* [WHAT TO DO]: Nothing in the data should change when you return it, but leave the pictures out.
-.-.-
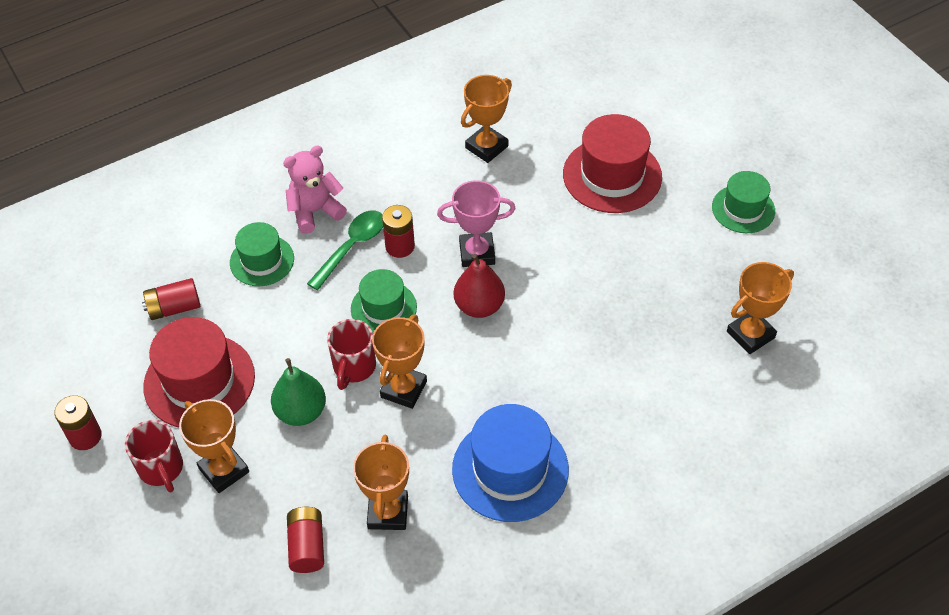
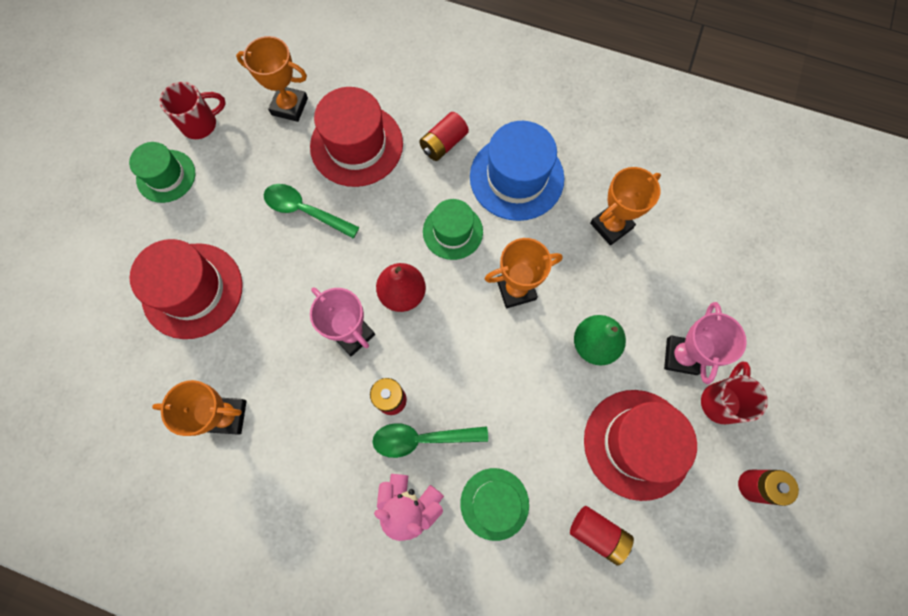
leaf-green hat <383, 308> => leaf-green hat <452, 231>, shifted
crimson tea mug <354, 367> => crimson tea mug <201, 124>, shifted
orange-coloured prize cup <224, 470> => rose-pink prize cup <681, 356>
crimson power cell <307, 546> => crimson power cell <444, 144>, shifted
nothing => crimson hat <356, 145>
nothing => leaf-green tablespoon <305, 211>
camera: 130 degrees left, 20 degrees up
-.-.-
* [RESPONSE FOR THIS EXERCISE]:
leaf-green hat <383, 308> => leaf-green hat <452, 231>, shifted
crimson tea mug <354, 367> => crimson tea mug <201, 124>, shifted
orange-coloured prize cup <224, 470> => rose-pink prize cup <681, 356>
crimson power cell <307, 546> => crimson power cell <444, 144>, shifted
nothing => crimson hat <356, 145>
nothing => leaf-green tablespoon <305, 211>
camera: 130 degrees left, 20 degrees up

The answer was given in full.